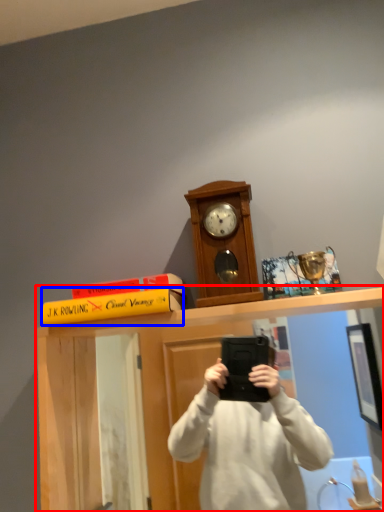
Question: Which object is further to the camera taking this photo, vanity (highlighted by a red box) or book (highlighted by a blue box)?

Choices:
 (A) vanity
 (B) book

Answer: (B)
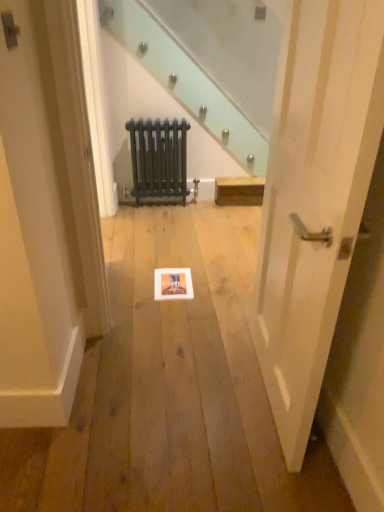
At what (x,y) coordinates should I click in order to perform the action: click on white wood door at center. Please return your answer as a coordinate pair (x, y). This screenshot has height=512, width=384. Looking at the image, I should click on (314, 198).

What is the approximate width of white wood door at center?

It is 5.91 inches.

This screenshot has width=384, height=512. What do you see at coordinates (314, 198) in the screenshot?
I see `white wood door at center` at bounding box center [314, 198].

This screenshot has width=384, height=512. Find the location of `matte black radiator at center`. matte black radiator at center is located at coordinates (158, 158).

This screenshot has width=384, height=512. Describe the element at coordinates (158, 158) in the screenshot. I see `matte black radiator at center` at that location.

At what (x,y) coordinates should I click in order to perform the action: click on white wood door at center. Please return your answer as a coordinate pair (x, y). Looking at the image, I should click on (314, 198).

Can you confirm if matte black radiator at center is positioned to the left of white wood door at center?

Yes.

Which object is closer to the camera, matte black radiator at center or white wood door at center?

white wood door at center is closer to the camera.

Does point (172, 166) appear closer or farther from the camera than point (341, 298)?

Point (172, 166) is positioned farther from the camera compared to point (341, 298).

From the picture: From the image's perspective, which one is positioned lower, matte black radiator at center or white wood door at center?

white wood door at center is shown below in the image.

From a real-world perspective, relative to white wood door at center, is matte black radiator at center vertically above or below?

matte black radiator at center is situated lower than white wood door at center in the real world.

In the scene shown: Considering the sizes of matte black radiator at center and white wood door at center in the image, is matte black radiator at center wider or thinner than white wood door at center?

In the image, matte black radiator at center appears to be more narrow than white wood door at center.

In terms of height, does matte black radiator at center look taller or shorter compared to white wood door at center?

In the image, matte black radiator at center appears to be shorter than white wood door at center.

Between matte black radiator at center and white wood door at center, which one has larger size?

Bigger between the two is white wood door at center.

Could white wood door at center be considered to be inside matte black radiator at center?

No, white wood door at center is not inside matte black radiator at center.

Is there a large distance between matte black radiator at center and white wood door at center?

That's right, there is a large distance between matte black radiator at center and white wood door at center.

Is matte black radiator at center positioned with its back to white wood door at center?

No, matte black radiator at center is not facing away from white wood door at center.

How many degrees apart are the facing directions of matte black radiator at center and white wood door at center?

matte black radiator at center and white wood door at center are facing 90 degrees away from each other.

Find the location of a particular element. Image resolution: width=384 pixels, height=512 pixels. door on the right of the matte black radiator at center is located at coordinates (314, 198).

Is white wood door at center to the right of matte black radiator at center from the viewer's perspective?

Indeed, white wood door at center is positioned on the right side of matte black radiator at center.

Is white wood door at center in front of or behind matte black radiator at center in the image?

In the image, white wood door at center appears in front of matte black radiator at center.

Considering the points (361, 147) and (154, 126), which point is in front, point (361, 147) or point (154, 126)?

The point (361, 147) is in front.

From the image's perspective, is white wood door at center located beneath matte black radiator at center?

Yes, from the image's perspective, white wood door at center is beneath matte black radiator at center.

Based on the photo, from a real-world perspective, does white wood door at center sit lower than matte black radiator at center?

Actually, white wood door at center is physically above matte black radiator at center in the real world.

Consider the image. Does white wood door at center have a greater width compared to matte black radiator at center?

Indeed, white wood door at center has a greater width compared to matte black radiator at center.

Who is shorter, white wood door at center or matte black radiator at center?

matte black radiator at center.

Considering the relative sizes of white wood door at center and matte black radiator at center in the image provided, is white wood door at center bigger than matte black radiator at center?

Correct, white wood door at center is larger in size than matte black radiator at center.

Is matte black radiator at center inside white wood door at center?

No, matte black radiator at center is not a part of white wood door at center.

Is white wood door at center not near matte black radiator at center?

Yes.

Does white wood door at center turn towards matte black radiator at center?

No, white wood door at center is not oriented towards matte black radiator at center.

Find the location of a particular element. radiator that appears above the white wood door at center (from the image's perspective) is located at coordinates (158, 158).

I want to click on radiator lying above the white wood door at center (from the image's perspective), so click(158, 158).

You are a GUI agent. You are given a task and a screenshot of the screen. Output one action in this format:
    pyautogui.click(x=<x>, y=<y>)
    Task: Click on the door in front of the matte black radiator at center
    The image size is (384, 512).
    Given the screenshot: What is the action you would take?
    pyautogui.click(x=314, y=198)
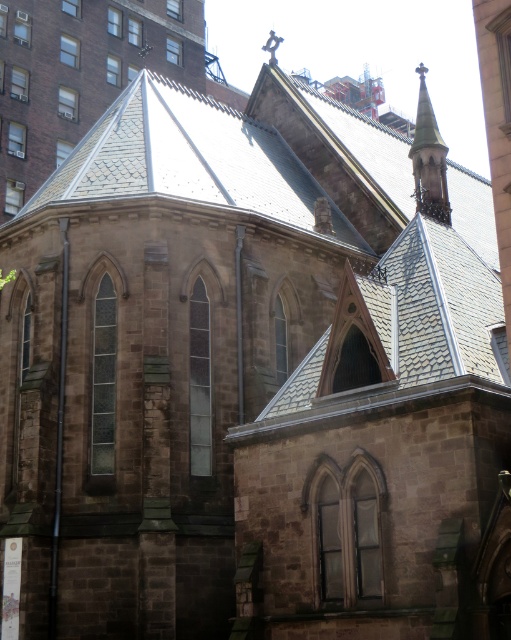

::::::::::

▸ Instructions to follow:
Could you copy every line of the entries above word for word, leaving out the pictures?

▸ Problem solution:
Question: Which object is further to the camera taking this photo, vanity (highlighted by a red box) or book (highlighted by a blue box)?

Choices:
 (A) vanity
 (B) book

Answer: (B)
At what (x,y) coordinates should I click in order to perform the action: click on white wood door at center. Please return your answer as a coordinate pair (x, y). This screenshot has height=512, width=384. Looking at the image, I should click on (314, 198).

What is the approximate width of white wood door at center?

It is 5.91 inches.

This screenshot has width=384, height=512. What do you see at coordinates (314, 198) in the screenshot?
I see `white wood door at center` at bounding box center [314, 198].

This screenshot has width=384, height=512. Find the location of `matte black radiator at center`. matte black radiator at center is located at coordinates (158, 158).

This screenshot has width=384, height=512. Describe the element at coordinates (158, 158) in the screenshot. I see `matte black radiator at center` at that location.

At what (x,y) coordinates should I click in order to perform the action: click on white wood door at center. Please return your answer as a coordinate pair (x, y). Looking at the image, I should click on (314, 198).

Can you confirm if matte black radiator at center is positioned to the left of white wood door at center?

Yes.

Which object is closer to the camera, matte black radiator at center or white wood door at center?

white wood door at center is closer to the camera.

Does point (172, 166) appear closer or farther from the camera than point (341, 298)?

Point (172, 166) is positioned farther from the camera compared to point (341, 298).

From the picture: From the image's perspective, which one is positioned lower, matte black radiator at center or white wood door at center?

white wood door at center is shown below in the image.

From a real-world perspective, relative to white wood door at center, is matte black radiator at center vertically above or below?

matte black radiator at center is situated lower than white wood door at center in the real world.

In the scene shown: Considering the sizes of matte black radiator at center and white wood door at center in the image, is matte black radiator at center wider or thinner than white wood door at center?

In the image, matte black radiator at center appears to be more narrow than white wood door at center.

In terms of height, does matte black radiator at center look taller or shorter compared to white wood door at center?

In the image, matte black radiator at center appears to be shorter than white wood door at center.

Between matte black radiator at center and white wood door at center, which one has larger size?

Bigger between the two is white wood door at center.

Could white wood door at center be considered to be inside matte black radiator at center?

No, white wood door at center is not inside matte black radiator at center.

Is there a large distance between matte black radiator at center and white wood door at center?

That's right, there is a large distance between matte black radiator at center and white wood door at center.

Is matte black radiator at center positioned with its back to white wood door at center?

No, matte black radiator at center is not facing away from white wood door at center.

How many degrees apart are the facing directions of matte black radiator at center and white wood door at center?

matte black radiator at center and white wood door at center are facing 90 degrees away from each other.

Find the location of a particular element. Image resolution: width=384 pixels, height=512 pixels. door on the right of the matte black radiator at center is located at coordinates (314, 198).

Is white wood door at center to the right of matte black radiator at center from the viewer's perspective?

Indeed, white wood door at center is positioned on the right side of matte black radiator at center.

Is white wood door at center in front of or behind matte black radiator at center in the image?

In the image, white wood door at center appears in front of matte black radiator at center.

Considering the points (361, 147) and (154, 126), which point is in front, point (361, 147) or point (154, 126)?

The point (361, 147) is in front.

From the image's perspective, is white wood door at center located beneath matte black radiator at center?

Yes, from the image's perspective, white wood door at center is beneath matte black radiator at center.

Based on the photo, from a real-world perspective, does white wood door at center sit lower than matte black radiator at center?

Actually, white wood door at center is physically above matte black radiator at center in the real world.

Consider the image. Does white wood door at center have a greater width compared to matte black radiator at center?

Indeed, white wood door at center has a greater width compared to matte black radiator at center.

Who is shorter, white wood door at center or matte black radiator at center?

matte black radiator at center.

Considering the relative sizes of white wood door at center and matte black radiator at center in the image provided, is white wood door at center bigger than matte black radiator at center?

Correct, white wood door at center is larger in size than matte black radiator at center.

Is matte black radiator at center inside white wood door at center?

No, matte black radiator at center is not a part of white wood door at center.

Is white wood door at center not near matte black radiator at center?

Yes.

Does white wood door at center turn towards matte black radiator at center?

No, white wood door at center is not oriented towards matte black radiator at center.

Find the location of a particular element. radiator that appears above the white wood door at center (from the image's perspective) is located at coordinates (158, 158).

I want to click on radiator lying above the white wood door at center (from the image's perspective), so click(158, 158).

You are a GUI agent. You are given a task and a screenshot of the screen. Output one action in this format:
    pyautogui.click(x=<x>, y=<y>)
    Task: Click on the door in front of the matte black radiator at center
    The image size is (384, 512).
    Given the screenshot: What is the action you would take?
    pyautogui.click(x=314, y=198)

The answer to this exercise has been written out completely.